[Dataset content — start]
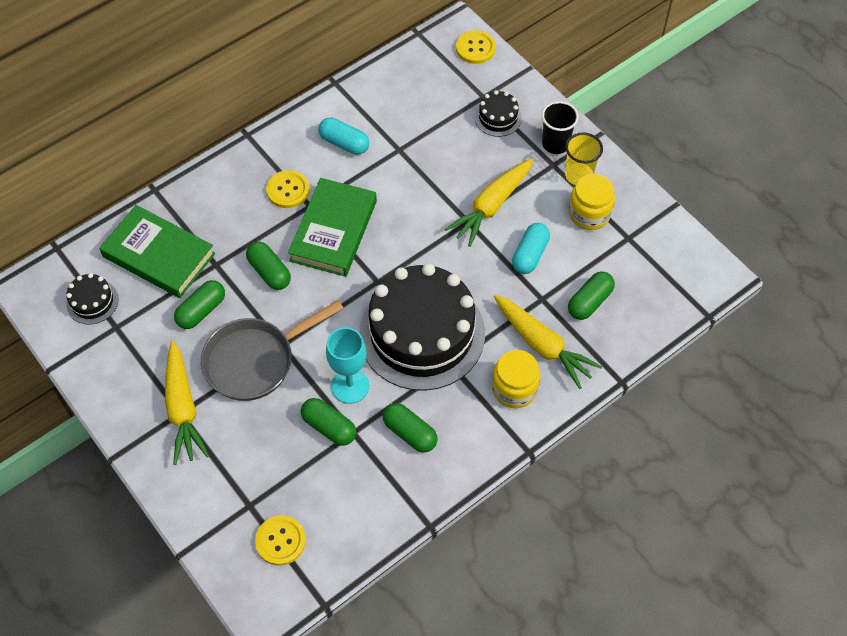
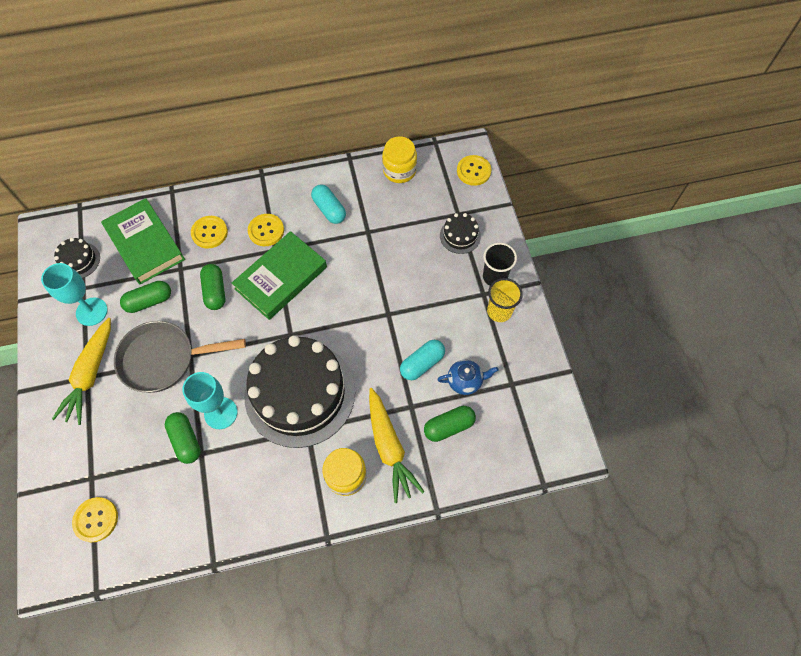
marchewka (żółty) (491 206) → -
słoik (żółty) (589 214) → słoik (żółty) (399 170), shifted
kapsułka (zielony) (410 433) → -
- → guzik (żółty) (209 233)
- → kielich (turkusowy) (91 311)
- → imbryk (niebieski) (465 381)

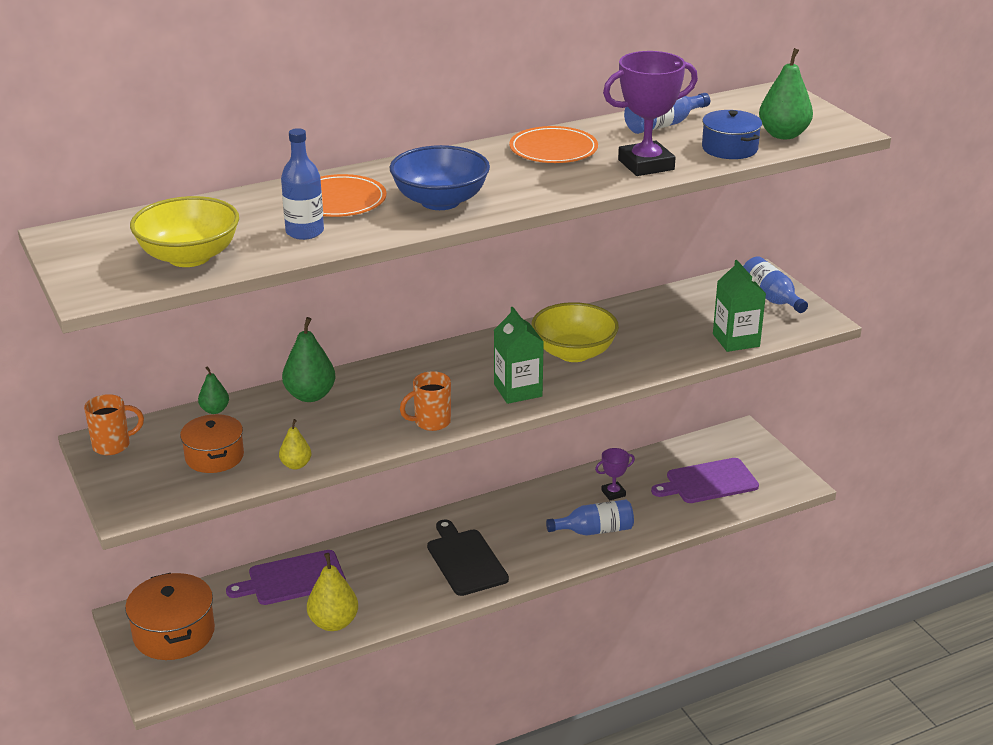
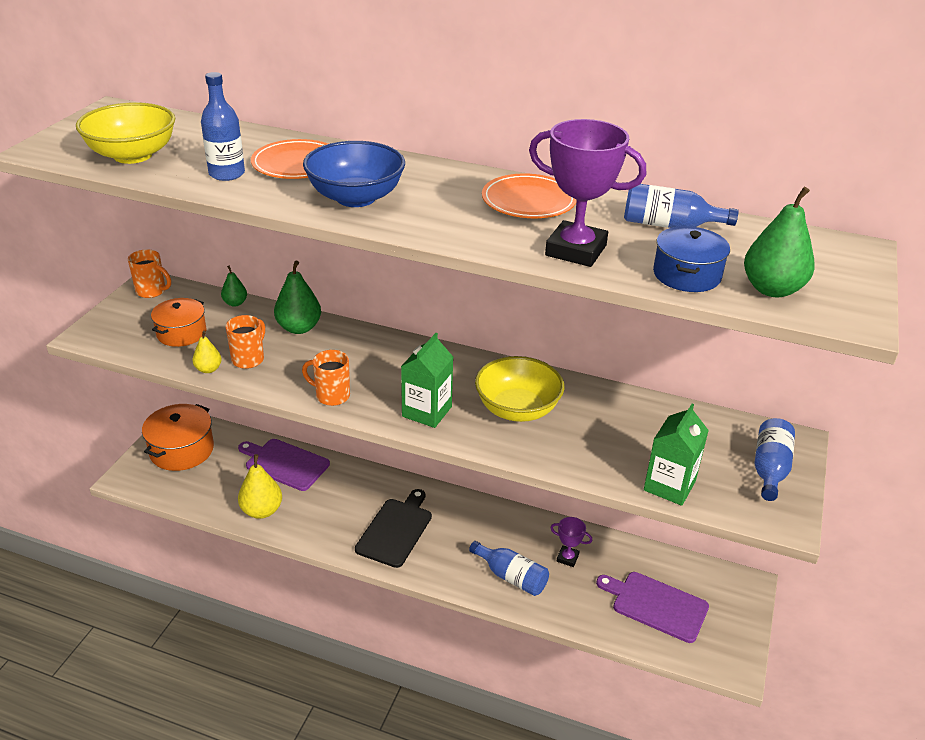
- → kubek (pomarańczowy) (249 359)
[Dataset content — finish]
● Work required
Output only the lines running from the line with "słoik (żółty) (589" through the last line of the entries above, inclusive, with pictures excluded.

● Solution to the problem
słoik (żółty) (589 214) → słoik (żółty) (399 170), shifted
kapsułka (zielony) (410 433) → -
- → guzik (żółty) (209 233)
- → kielich (turkusowy) (91 311)
- → imbryk (niebieski) (465 381)

- → kubek (pomarańczowy) (249 359)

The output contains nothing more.